Segment Open
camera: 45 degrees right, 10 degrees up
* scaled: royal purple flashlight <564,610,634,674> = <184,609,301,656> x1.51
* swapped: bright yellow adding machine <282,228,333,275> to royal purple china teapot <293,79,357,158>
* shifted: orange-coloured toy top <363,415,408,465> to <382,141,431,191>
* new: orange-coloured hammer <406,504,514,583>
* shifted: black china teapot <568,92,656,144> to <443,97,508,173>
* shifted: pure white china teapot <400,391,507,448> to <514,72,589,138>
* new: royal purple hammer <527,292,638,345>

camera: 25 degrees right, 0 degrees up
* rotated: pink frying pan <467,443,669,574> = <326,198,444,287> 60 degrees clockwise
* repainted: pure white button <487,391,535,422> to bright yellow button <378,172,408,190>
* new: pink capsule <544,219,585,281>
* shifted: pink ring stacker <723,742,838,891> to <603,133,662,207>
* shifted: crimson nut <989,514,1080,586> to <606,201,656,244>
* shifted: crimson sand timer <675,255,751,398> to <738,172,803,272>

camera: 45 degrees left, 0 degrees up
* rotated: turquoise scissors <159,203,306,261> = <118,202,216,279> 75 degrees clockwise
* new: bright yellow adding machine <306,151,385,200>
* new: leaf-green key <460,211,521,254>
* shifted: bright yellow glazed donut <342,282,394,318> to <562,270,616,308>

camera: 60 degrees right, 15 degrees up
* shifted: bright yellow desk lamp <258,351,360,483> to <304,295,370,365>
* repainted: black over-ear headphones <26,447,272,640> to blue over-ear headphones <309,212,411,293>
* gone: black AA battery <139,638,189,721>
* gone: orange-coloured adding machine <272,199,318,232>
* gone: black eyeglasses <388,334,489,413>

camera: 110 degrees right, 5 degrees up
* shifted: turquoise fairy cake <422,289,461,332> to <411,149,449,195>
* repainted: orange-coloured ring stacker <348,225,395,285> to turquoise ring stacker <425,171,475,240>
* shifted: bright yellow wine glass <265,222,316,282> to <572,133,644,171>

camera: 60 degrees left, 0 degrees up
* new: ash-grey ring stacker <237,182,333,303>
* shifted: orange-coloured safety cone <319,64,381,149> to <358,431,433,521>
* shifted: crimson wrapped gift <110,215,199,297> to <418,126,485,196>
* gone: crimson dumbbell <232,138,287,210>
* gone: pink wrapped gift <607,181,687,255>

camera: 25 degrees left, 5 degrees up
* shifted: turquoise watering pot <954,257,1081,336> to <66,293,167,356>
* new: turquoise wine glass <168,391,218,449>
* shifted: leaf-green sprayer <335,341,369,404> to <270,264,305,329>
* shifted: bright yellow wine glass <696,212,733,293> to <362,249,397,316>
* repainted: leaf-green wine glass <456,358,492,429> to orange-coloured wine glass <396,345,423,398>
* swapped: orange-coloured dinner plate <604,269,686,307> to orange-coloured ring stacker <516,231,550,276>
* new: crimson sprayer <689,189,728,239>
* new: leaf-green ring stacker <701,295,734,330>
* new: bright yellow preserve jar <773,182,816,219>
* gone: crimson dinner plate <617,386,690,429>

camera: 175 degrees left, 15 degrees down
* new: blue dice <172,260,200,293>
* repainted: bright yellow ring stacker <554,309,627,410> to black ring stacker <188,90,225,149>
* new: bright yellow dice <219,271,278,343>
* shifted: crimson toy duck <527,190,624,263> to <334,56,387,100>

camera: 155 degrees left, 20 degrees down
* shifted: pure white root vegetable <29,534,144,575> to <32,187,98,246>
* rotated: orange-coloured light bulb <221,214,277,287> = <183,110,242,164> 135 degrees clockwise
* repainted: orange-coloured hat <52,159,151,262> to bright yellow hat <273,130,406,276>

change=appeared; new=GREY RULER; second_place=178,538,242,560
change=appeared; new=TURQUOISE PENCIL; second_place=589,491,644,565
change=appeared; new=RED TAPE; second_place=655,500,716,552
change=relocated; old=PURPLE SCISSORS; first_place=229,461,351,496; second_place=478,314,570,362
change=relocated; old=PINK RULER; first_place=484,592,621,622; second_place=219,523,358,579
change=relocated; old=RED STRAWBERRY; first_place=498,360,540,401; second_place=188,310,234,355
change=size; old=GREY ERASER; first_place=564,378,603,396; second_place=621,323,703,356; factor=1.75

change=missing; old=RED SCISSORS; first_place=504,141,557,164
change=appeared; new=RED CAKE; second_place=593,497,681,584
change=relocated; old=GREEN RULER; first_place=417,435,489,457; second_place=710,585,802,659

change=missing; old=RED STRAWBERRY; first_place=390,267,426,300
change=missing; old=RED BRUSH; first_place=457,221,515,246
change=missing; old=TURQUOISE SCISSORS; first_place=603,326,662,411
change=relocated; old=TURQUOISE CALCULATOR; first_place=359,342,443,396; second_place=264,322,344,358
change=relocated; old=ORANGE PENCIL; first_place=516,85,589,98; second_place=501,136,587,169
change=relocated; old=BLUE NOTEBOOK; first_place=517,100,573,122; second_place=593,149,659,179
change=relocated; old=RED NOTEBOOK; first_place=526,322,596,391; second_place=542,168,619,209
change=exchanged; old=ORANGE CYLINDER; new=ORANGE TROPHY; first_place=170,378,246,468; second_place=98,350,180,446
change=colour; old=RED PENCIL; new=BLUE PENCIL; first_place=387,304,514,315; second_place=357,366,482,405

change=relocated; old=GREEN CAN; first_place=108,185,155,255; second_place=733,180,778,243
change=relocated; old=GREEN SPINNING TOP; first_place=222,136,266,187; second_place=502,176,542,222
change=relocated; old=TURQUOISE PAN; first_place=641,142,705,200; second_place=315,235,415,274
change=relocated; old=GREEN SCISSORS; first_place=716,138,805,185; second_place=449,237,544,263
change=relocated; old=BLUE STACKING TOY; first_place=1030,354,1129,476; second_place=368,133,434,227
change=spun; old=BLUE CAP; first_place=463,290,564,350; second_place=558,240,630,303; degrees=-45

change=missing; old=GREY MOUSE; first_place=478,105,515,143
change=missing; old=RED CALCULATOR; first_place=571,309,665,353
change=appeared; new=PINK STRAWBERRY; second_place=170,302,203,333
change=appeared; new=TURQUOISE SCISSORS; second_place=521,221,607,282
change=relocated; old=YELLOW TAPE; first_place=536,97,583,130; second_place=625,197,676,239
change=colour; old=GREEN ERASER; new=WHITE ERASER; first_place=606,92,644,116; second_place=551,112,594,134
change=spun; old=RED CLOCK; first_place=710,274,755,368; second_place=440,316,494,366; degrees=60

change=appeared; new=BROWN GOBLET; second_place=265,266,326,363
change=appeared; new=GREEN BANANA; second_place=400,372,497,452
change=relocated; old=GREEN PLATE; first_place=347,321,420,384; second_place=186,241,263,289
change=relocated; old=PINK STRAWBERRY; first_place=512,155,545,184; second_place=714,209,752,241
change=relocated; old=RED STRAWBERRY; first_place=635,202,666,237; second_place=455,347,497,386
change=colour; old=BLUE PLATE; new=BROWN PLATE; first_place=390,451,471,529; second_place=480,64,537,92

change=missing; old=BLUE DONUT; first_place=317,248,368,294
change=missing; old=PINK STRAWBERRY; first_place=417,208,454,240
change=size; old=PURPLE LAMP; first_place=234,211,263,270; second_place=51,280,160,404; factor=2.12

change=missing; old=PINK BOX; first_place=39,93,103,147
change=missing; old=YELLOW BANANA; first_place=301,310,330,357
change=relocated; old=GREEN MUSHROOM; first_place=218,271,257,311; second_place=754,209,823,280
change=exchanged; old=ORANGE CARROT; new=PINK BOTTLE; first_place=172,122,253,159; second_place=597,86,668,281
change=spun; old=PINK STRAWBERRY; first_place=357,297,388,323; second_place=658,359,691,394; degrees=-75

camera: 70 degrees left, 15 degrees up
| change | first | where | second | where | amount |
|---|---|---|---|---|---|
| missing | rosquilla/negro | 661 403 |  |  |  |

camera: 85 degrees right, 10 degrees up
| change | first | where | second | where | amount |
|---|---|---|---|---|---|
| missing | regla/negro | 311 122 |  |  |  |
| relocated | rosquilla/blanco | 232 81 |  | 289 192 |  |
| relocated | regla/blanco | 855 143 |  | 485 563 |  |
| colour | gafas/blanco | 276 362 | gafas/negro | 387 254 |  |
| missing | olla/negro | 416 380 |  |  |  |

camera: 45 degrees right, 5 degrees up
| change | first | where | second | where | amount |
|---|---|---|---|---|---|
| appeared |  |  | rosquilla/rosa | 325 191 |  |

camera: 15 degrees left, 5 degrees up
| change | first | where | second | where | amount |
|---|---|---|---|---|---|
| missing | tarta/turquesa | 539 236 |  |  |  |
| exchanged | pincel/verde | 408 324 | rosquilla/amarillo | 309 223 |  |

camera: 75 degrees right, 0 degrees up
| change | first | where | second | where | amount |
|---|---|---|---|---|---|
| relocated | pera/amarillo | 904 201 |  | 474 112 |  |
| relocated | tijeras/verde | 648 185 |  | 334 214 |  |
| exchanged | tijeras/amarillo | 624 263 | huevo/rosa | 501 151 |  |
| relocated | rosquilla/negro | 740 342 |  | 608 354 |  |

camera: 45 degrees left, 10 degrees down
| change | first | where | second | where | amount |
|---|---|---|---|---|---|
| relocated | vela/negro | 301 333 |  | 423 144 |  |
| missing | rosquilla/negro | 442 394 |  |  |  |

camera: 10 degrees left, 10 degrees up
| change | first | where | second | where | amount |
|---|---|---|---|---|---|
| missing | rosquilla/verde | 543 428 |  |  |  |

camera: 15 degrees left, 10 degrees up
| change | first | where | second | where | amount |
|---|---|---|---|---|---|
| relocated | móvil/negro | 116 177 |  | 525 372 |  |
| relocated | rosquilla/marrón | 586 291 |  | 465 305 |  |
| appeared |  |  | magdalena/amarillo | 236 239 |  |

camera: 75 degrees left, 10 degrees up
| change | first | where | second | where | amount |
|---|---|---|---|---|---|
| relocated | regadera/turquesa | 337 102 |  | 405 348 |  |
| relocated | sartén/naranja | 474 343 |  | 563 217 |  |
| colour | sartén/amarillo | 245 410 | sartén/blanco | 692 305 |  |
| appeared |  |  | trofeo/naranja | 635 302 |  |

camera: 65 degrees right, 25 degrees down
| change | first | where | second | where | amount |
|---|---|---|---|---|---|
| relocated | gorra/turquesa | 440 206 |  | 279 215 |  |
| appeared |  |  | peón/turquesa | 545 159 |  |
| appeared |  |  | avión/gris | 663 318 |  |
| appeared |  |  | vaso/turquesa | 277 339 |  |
Segment Closed
WHAT YOU WILL DO: Once you find the line with "change=appeared; new=GREY RULER;" above, print it and every line after it up to and including the line with "old=RED STRAWBERRY; first_place=498,360,540,401;", exactly as written and nothing else.

OUTPUT FOR THIS TASK:
change=appeared; new=GREY RULER; second_place=178,538,242,560
change=appeared; new=TURQUOISE PENCIL; second_place=589,491,644,565
change=appeared; new=RED TAPE; second_place=655,500,716,552
change=relocated; old=PURPLE SCISSORS; first_place=229,461,351,496; second_place=478,314,570,362
change=relocated; old=PINK RULER; first_place=484,592,621,622; second_place=219,523,358,579
change=relocated; old=RED STRAWBERRY; first_place=498,360,540,401; second_place=188,310,234,355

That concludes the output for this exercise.